What to produce: When you output the entries, begin with the first line and end with the line containing "black_masakovi (742 206", keeping each line exactly as it is.

Data for analysis:
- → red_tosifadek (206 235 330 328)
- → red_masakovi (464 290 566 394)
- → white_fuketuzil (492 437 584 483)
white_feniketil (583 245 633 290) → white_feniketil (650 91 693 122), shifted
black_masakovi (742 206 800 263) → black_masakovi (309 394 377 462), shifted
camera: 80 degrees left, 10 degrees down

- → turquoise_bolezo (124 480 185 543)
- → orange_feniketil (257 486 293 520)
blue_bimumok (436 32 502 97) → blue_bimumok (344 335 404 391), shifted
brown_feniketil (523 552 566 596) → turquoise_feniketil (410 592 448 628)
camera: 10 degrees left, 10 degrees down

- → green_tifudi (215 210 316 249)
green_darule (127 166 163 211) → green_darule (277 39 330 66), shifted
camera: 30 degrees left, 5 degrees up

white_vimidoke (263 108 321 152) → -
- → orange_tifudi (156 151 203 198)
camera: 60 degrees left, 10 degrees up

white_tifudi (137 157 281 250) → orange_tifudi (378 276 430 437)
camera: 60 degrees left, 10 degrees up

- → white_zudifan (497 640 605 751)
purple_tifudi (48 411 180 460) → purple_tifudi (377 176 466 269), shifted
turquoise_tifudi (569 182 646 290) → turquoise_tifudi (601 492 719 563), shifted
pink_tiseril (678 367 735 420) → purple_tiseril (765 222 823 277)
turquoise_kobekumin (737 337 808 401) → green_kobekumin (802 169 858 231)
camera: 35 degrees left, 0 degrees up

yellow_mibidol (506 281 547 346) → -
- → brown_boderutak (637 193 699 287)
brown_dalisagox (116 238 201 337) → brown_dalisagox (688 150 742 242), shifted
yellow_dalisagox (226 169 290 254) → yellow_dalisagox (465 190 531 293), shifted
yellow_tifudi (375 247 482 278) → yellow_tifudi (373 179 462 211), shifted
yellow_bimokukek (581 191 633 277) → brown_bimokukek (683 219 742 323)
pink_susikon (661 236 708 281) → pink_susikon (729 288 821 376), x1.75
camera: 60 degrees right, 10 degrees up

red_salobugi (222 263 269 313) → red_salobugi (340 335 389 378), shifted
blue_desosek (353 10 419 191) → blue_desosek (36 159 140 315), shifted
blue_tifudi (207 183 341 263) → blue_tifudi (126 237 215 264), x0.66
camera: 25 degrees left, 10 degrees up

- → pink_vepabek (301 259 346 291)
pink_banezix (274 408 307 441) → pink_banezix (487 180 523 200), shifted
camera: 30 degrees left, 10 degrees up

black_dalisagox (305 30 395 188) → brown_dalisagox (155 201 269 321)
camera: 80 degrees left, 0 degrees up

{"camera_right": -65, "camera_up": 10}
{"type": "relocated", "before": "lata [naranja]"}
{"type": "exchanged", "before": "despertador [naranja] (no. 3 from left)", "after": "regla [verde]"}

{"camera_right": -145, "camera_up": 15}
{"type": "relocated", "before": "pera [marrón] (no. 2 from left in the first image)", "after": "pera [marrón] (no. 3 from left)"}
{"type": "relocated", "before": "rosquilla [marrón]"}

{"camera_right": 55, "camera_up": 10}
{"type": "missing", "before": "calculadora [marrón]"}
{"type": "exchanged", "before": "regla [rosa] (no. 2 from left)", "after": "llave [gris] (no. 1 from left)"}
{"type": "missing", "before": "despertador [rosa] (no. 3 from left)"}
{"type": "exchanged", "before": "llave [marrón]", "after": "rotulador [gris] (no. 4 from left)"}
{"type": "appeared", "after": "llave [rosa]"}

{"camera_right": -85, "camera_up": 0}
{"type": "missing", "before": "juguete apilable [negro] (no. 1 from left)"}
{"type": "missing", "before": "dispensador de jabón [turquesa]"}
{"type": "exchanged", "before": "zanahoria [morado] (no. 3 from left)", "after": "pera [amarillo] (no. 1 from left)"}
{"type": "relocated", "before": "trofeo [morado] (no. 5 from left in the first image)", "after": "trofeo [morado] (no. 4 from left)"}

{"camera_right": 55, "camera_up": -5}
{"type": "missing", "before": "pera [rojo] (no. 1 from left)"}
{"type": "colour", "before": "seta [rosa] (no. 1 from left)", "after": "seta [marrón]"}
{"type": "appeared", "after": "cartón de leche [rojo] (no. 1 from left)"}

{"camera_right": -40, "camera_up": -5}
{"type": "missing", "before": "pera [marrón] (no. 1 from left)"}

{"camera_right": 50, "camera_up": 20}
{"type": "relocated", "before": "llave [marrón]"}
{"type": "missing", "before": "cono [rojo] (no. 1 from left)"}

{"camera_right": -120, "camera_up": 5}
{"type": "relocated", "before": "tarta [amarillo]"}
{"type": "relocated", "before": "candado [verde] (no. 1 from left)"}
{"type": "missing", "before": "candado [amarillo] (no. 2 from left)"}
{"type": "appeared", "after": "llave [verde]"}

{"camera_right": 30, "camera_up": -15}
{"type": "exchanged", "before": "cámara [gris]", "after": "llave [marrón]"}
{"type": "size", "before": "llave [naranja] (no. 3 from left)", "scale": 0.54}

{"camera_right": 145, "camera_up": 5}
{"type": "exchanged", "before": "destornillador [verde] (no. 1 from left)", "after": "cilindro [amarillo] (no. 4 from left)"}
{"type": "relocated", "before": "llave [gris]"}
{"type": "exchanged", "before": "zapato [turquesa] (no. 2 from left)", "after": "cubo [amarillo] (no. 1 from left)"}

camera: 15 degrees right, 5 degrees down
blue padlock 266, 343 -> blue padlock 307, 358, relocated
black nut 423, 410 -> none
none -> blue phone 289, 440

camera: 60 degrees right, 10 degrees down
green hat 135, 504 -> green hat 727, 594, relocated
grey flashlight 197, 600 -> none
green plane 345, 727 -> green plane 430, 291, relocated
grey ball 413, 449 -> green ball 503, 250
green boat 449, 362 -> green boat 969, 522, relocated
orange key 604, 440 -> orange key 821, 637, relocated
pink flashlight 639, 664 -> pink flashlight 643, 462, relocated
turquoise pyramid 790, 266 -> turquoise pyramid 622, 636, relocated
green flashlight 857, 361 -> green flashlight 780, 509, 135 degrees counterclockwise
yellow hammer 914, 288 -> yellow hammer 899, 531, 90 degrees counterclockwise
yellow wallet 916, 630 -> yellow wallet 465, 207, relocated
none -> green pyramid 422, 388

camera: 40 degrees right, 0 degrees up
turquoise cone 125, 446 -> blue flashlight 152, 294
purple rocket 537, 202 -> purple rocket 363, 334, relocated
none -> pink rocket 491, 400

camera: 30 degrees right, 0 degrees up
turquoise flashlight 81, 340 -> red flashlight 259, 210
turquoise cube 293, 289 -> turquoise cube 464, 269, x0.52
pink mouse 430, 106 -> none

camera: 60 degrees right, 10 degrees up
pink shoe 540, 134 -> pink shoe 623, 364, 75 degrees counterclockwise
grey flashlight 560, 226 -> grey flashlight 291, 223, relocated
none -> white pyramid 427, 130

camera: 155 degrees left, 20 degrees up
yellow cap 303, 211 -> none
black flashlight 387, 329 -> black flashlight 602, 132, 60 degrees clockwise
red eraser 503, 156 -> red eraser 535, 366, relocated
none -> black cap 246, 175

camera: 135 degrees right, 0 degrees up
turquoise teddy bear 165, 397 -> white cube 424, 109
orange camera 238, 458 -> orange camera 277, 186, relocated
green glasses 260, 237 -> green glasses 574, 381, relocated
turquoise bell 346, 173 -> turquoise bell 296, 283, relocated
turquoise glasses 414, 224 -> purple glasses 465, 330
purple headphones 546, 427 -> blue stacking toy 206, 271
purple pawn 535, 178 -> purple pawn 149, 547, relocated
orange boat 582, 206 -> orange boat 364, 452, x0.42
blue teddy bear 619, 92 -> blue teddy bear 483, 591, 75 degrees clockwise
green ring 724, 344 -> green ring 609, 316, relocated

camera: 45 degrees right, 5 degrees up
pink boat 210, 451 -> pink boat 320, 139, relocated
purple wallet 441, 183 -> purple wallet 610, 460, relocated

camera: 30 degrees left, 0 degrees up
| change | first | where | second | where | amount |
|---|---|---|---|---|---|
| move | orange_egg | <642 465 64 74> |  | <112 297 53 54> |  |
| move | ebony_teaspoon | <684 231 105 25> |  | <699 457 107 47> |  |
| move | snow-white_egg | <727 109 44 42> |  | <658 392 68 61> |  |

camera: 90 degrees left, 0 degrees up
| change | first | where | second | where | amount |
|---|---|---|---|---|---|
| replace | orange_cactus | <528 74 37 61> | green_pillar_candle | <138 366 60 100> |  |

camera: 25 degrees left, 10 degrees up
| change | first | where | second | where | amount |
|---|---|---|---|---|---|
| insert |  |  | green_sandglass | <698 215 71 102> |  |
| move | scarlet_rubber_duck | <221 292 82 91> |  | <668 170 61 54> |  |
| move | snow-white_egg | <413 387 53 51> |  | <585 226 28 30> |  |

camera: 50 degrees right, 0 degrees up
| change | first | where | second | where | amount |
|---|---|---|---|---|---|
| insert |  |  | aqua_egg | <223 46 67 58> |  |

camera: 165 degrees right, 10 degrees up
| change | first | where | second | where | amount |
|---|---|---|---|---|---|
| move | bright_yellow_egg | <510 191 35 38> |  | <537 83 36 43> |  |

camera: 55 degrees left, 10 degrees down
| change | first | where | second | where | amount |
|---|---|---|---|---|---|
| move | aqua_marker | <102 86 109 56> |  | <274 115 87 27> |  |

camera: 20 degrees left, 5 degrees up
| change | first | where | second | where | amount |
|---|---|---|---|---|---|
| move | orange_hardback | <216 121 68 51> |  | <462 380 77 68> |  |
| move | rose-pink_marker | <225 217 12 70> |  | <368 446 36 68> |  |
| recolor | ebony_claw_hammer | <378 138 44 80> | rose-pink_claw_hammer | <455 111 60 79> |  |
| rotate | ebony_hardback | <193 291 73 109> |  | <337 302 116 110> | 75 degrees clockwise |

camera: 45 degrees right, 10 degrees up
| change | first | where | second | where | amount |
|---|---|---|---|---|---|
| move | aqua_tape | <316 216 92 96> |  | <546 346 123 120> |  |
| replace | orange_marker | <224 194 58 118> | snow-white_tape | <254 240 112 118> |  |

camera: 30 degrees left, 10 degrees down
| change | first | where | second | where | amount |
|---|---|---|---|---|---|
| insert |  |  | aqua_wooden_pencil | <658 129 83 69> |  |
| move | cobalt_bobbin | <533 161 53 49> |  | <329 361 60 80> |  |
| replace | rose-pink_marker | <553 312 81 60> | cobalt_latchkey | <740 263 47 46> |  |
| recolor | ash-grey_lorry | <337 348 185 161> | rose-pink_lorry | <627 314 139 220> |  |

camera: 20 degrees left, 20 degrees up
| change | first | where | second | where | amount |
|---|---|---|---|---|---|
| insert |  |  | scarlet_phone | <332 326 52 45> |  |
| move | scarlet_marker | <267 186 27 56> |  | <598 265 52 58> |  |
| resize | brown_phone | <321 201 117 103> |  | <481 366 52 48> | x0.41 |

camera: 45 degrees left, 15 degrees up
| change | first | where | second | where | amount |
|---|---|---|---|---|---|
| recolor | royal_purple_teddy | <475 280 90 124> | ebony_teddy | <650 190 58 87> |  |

Result for this task:
- → red_tosifadek (206 235 330 328)
- → red_masakovi (464 290 566 394)
- → white_fuketuzil (492 437 584 483)
white_feniketil (583 245 633 290) → white_feniketil (650 91 693 122), shifted
black_masakovi (742 206 800 263) → black_masakovi (309 394 377 462), shifted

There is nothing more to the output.